PROBLEM TO WORK ON
Within the listing below, filter for "none" and copy every matching line.

§

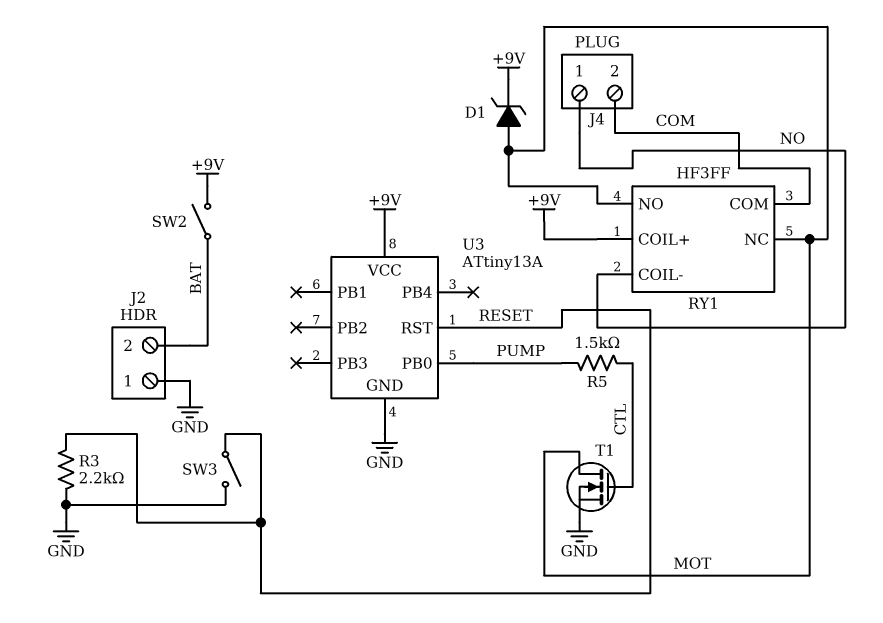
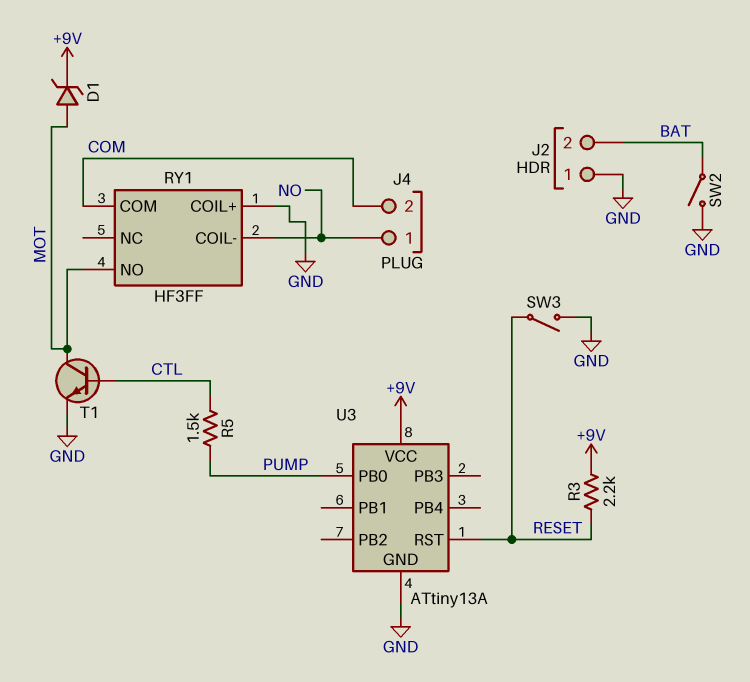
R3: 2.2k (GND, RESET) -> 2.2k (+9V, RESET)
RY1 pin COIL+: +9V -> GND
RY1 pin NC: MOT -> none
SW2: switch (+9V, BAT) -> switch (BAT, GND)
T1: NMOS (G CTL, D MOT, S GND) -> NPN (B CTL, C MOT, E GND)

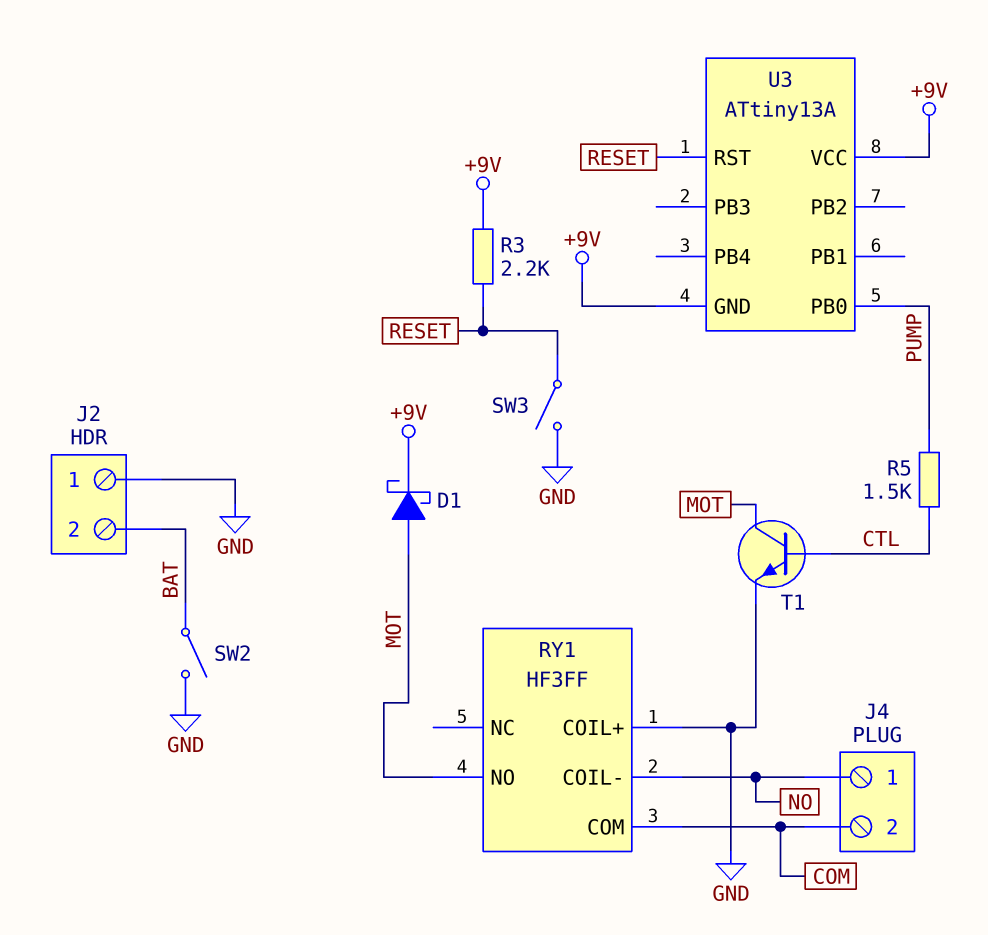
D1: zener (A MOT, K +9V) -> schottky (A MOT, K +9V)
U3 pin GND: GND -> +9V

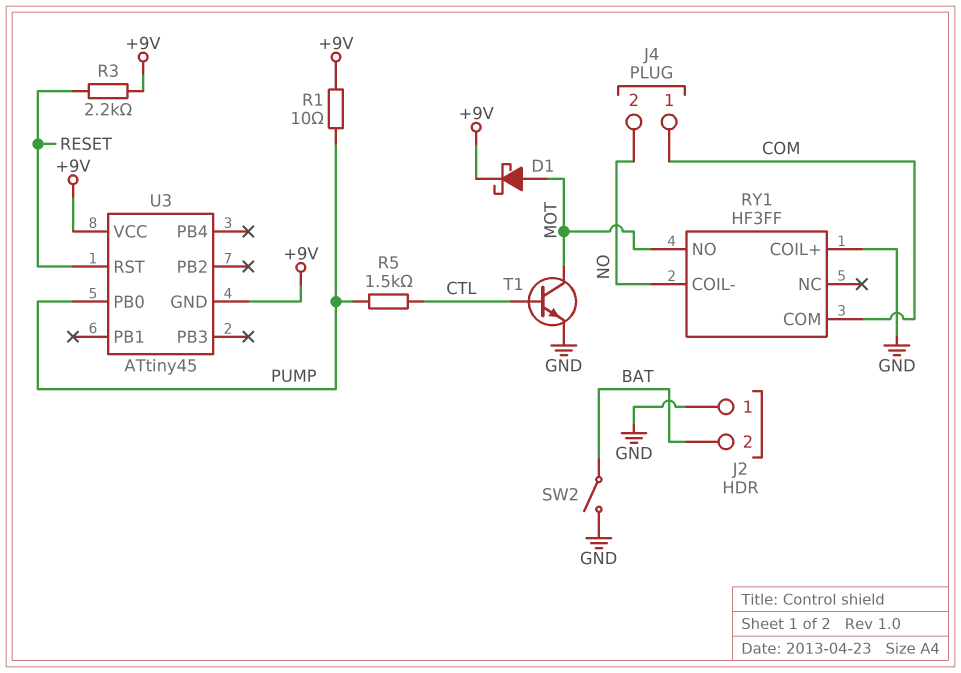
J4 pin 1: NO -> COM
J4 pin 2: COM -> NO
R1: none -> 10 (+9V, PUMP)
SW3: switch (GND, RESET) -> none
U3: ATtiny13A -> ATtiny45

§

EXERCISE RESPONSE
RY1 pin NC: MOT -> none
R1: none -> 10 (+9V, PUMP)
SW3: switch (GND, RESET) -> none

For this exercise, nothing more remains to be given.